Recorded data
══════════════════════════════
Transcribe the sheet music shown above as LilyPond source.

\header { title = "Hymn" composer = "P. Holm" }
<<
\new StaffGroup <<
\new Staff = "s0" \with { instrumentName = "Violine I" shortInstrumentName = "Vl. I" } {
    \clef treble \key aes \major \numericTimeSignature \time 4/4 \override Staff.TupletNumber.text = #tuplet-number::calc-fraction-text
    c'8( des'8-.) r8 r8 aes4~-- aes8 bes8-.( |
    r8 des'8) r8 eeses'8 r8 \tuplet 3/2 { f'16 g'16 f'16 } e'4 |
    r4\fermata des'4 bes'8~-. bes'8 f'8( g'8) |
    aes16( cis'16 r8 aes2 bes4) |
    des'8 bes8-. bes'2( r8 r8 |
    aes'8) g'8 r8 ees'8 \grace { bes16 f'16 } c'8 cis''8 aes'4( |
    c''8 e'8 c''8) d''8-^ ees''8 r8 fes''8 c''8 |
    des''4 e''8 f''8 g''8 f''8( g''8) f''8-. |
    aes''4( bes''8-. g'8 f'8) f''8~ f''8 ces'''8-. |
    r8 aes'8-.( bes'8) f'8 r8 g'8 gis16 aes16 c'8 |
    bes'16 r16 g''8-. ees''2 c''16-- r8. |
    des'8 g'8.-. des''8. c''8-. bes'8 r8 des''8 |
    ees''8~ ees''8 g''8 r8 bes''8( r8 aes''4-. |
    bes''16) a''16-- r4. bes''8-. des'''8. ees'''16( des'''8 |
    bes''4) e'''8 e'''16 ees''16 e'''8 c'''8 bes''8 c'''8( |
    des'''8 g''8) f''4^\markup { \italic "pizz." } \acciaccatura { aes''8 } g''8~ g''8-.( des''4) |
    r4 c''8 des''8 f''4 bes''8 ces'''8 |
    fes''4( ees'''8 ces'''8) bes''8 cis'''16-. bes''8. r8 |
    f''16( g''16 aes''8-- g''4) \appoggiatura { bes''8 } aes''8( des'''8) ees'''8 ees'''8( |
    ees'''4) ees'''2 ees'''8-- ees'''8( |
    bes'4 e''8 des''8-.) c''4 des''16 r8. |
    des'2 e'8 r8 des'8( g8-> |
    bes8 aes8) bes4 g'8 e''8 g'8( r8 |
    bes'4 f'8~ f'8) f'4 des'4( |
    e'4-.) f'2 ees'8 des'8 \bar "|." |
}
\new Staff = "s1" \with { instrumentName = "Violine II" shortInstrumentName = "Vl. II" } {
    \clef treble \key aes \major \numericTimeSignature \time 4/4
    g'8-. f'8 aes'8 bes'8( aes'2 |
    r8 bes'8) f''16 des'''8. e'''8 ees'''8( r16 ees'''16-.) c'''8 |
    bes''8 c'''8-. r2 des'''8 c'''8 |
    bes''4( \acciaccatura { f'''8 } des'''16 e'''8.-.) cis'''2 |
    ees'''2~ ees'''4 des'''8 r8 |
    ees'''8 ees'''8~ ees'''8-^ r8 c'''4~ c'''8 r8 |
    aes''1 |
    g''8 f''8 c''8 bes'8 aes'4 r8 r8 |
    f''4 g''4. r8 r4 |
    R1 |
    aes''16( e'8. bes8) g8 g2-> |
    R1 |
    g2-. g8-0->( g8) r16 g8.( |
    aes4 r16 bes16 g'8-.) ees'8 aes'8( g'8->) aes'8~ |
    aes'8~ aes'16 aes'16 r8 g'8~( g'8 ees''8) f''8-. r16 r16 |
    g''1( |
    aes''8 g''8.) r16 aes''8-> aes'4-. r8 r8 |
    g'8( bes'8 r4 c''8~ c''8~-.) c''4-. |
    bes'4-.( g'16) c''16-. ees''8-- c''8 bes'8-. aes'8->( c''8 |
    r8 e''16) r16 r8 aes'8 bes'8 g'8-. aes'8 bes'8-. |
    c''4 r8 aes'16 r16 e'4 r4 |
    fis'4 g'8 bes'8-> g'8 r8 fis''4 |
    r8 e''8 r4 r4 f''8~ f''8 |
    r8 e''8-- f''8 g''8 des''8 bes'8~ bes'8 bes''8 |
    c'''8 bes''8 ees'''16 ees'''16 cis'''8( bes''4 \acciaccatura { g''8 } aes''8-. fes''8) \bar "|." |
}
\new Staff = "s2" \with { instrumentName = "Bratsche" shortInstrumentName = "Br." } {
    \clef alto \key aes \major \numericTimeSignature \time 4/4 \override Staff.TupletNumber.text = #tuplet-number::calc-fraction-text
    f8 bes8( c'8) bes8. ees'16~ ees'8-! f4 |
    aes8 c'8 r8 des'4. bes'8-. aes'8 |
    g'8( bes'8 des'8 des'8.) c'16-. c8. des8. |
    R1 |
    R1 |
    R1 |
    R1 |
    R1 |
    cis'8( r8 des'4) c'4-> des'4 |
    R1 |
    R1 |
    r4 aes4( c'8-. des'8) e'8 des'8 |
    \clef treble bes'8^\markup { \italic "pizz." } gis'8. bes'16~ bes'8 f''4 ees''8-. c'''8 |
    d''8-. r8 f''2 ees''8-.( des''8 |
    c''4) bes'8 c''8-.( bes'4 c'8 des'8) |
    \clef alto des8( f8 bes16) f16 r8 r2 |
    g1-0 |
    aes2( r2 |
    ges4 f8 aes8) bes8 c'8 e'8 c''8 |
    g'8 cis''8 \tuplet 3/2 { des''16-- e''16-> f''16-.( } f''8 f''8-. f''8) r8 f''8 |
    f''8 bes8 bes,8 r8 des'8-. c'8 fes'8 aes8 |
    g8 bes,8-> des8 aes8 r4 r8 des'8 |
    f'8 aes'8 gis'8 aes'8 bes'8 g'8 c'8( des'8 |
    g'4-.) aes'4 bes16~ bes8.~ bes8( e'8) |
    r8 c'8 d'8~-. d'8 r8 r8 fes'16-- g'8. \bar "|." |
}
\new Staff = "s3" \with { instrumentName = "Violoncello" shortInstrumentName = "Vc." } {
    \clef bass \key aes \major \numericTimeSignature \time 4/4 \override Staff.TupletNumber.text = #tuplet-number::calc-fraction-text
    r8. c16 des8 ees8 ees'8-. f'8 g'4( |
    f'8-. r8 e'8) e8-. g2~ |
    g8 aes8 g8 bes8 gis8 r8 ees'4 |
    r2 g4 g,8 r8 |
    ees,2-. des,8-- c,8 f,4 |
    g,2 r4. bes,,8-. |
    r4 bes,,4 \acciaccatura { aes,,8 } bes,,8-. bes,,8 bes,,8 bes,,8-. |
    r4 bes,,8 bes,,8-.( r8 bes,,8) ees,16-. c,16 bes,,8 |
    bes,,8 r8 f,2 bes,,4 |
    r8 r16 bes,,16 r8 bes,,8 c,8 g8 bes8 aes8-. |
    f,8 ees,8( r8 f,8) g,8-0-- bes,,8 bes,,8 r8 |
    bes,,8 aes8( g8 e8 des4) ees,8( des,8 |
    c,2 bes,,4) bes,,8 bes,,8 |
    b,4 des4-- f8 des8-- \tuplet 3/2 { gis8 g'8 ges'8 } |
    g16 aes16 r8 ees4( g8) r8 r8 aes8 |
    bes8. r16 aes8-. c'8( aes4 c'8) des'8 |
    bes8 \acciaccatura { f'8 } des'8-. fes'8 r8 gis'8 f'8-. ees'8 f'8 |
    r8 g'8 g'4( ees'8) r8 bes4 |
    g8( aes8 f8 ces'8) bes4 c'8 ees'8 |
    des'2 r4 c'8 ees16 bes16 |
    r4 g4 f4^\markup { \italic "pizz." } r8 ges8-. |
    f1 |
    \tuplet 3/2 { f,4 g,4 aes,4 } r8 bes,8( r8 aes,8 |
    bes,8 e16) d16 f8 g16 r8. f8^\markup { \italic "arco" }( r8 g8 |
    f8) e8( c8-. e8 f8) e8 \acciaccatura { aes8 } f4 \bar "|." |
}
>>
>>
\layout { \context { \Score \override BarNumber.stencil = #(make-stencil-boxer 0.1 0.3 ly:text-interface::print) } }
══════════════════════════════
How many lines in the entries above contain the string "major", with case counting? Reply with the number alone.

4